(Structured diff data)
=======

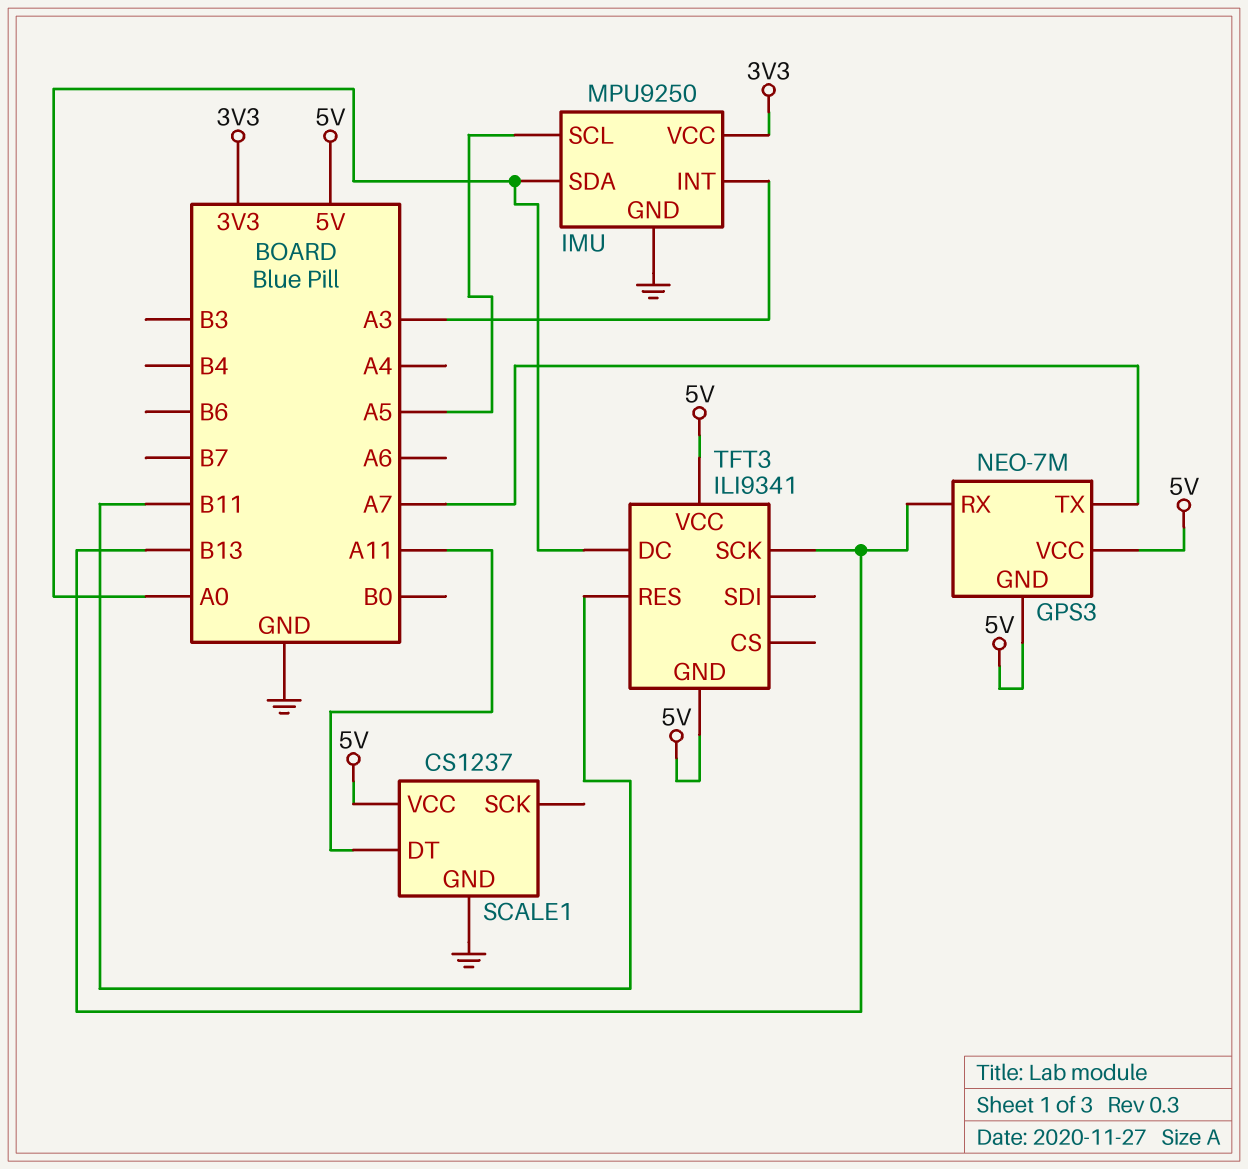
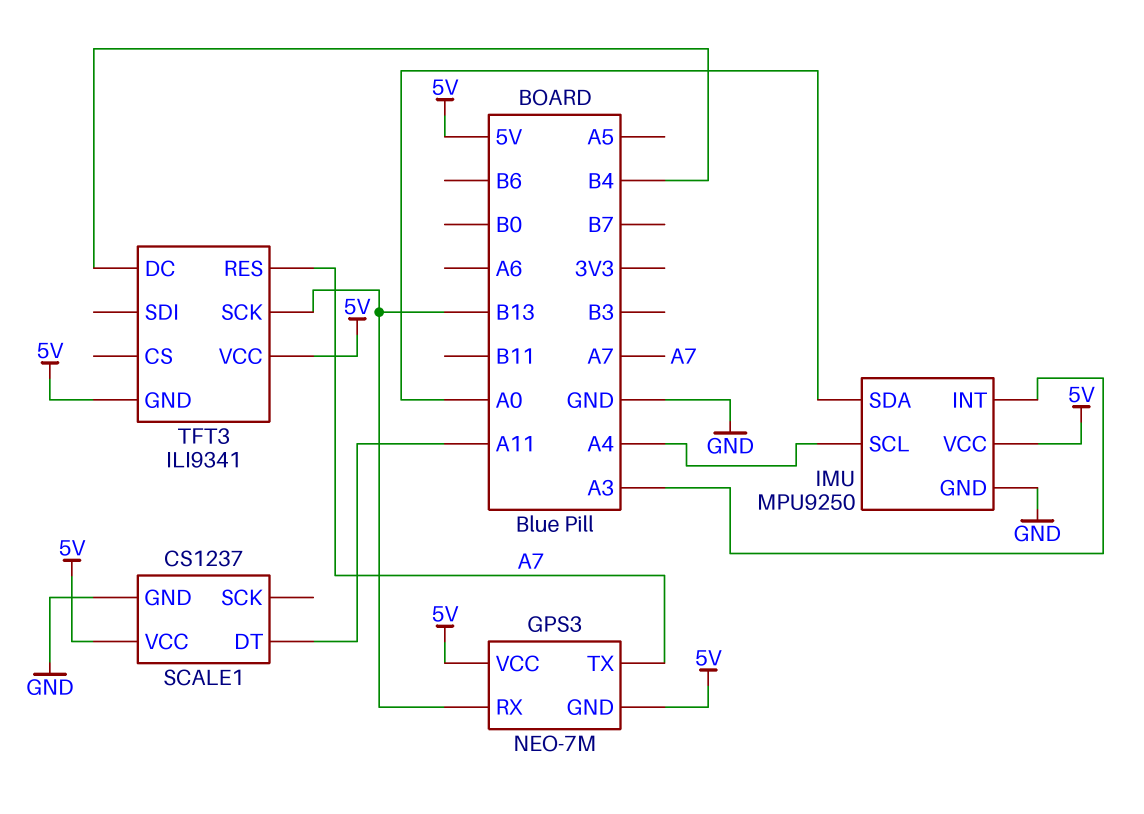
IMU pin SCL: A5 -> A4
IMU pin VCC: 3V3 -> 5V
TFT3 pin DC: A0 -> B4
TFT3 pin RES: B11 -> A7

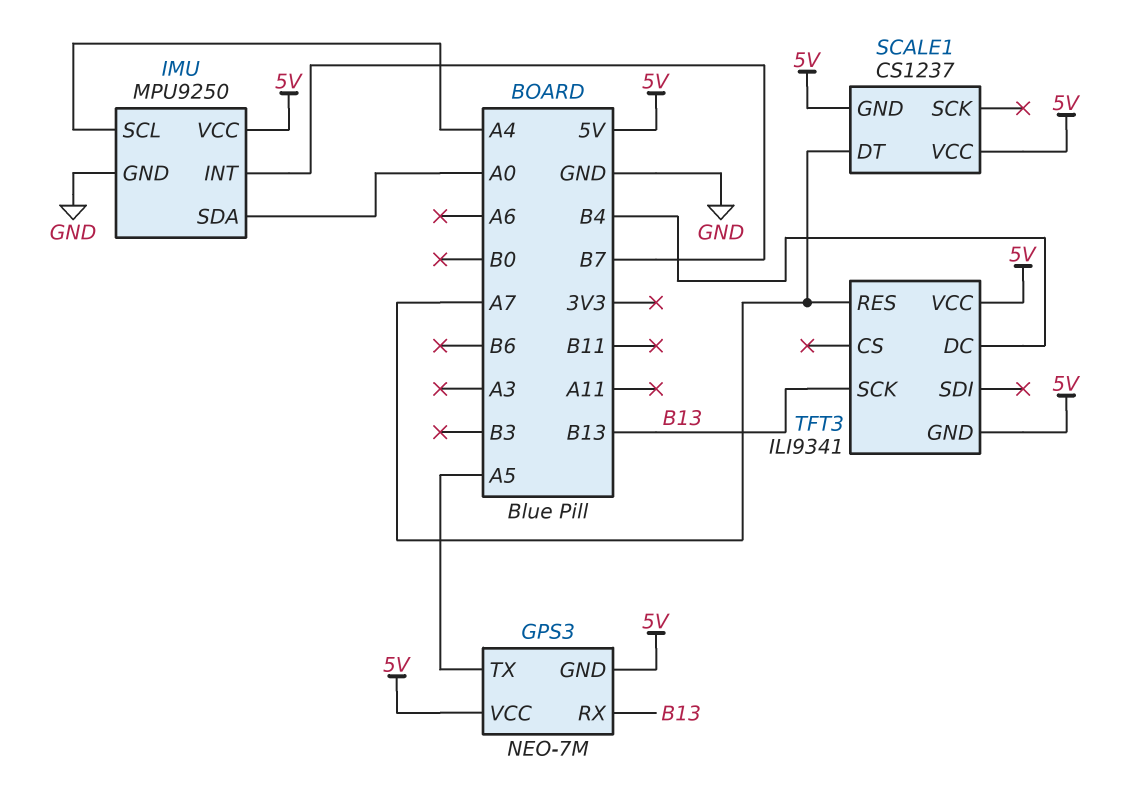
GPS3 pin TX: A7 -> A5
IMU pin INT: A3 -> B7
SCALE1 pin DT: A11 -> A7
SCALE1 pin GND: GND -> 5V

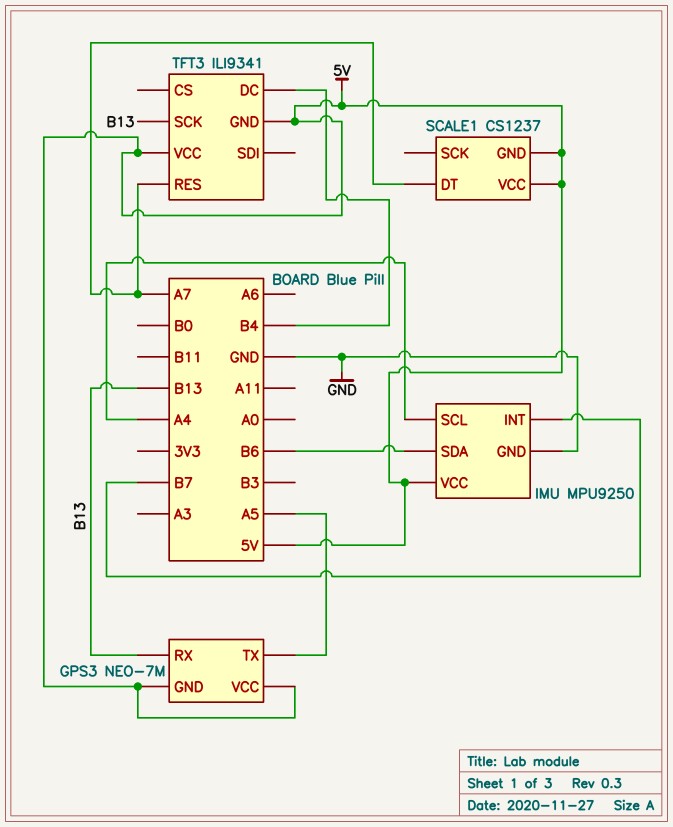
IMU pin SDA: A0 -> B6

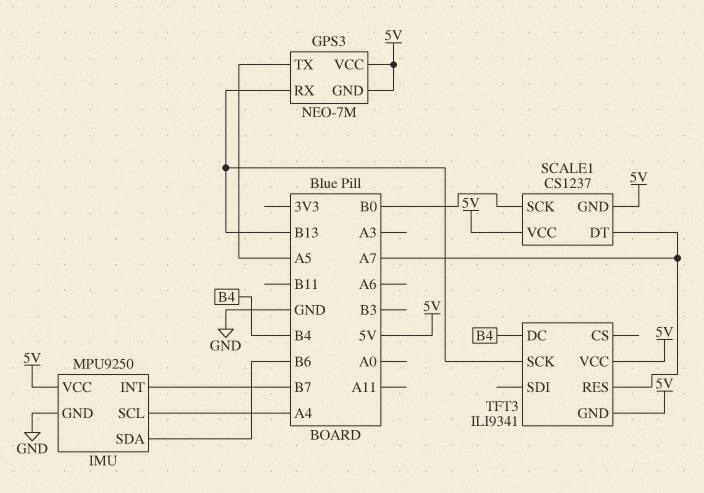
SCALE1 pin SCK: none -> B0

=======

▶ _WHAT YOU WILL DO_: Please retype only the lines from the line that holds "SCALE1 pin DT: A11 -> A7" through the end of the records, exactly as they stand, and drop every picture.

▶ _ANSWER SPACE_:
SCALE1 pin DT: A11 -> A7
SCALE1 pin GND: GND -> 5V

IMU pin SDA: A0 -> B6

SCALE1 pin SCK: none -> B0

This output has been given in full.